**PROBLEM**
From the line containing "(259, 510) = (419, 461): red" down to the line containing "(323, 397) = (278, 374): pink" in the records below, reproduce every line exactly, ends included, and omit all others.

**TASK MATERIAL**
#####

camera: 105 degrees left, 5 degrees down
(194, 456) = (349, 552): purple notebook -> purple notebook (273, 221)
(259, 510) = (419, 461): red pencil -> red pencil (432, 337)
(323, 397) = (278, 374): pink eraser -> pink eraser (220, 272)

#####

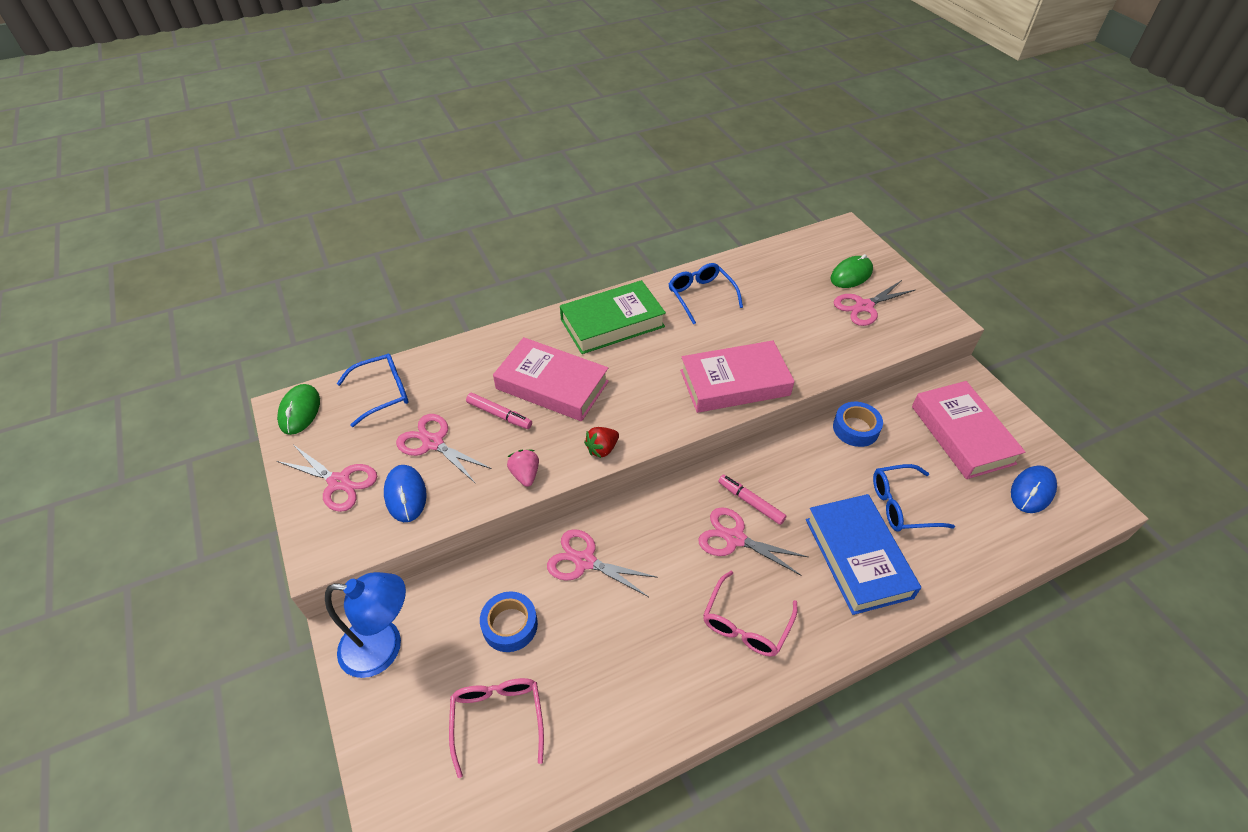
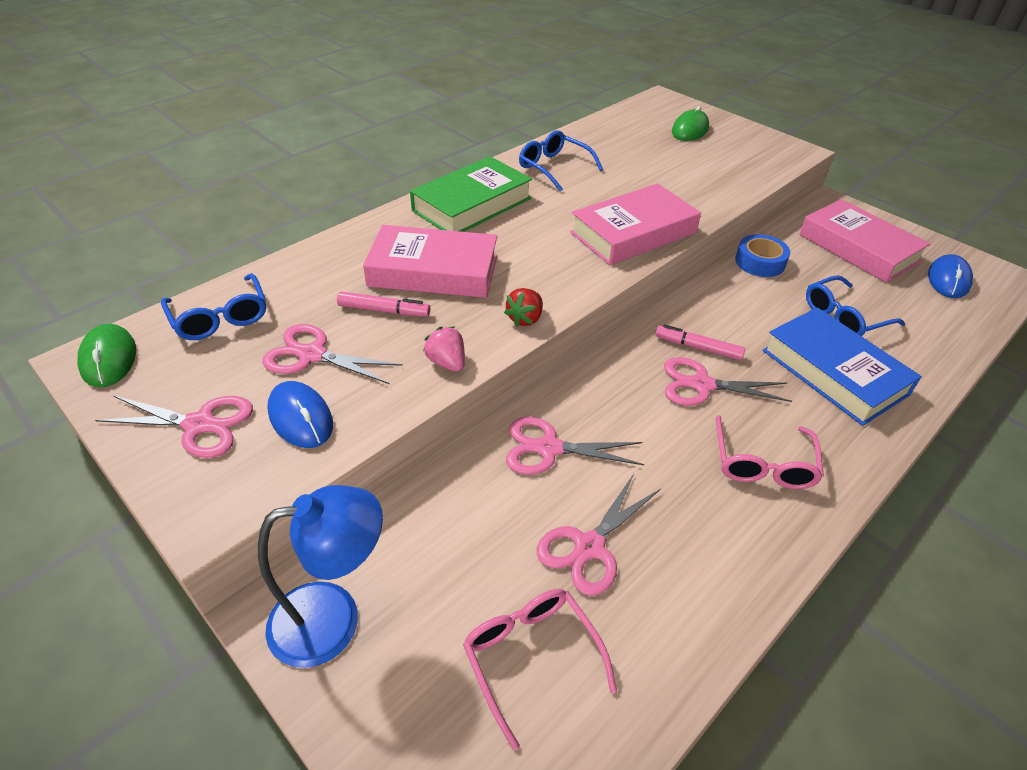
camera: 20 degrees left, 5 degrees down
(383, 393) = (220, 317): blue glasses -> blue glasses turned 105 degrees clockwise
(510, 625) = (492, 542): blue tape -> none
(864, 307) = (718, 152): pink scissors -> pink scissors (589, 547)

#####

**SOLUTION**
(259, 510) = (419, 461): red pencil -> red pencil (432, 337)
(323, 397) = (278, 374): pink eraser -> pink eraser (220, 272)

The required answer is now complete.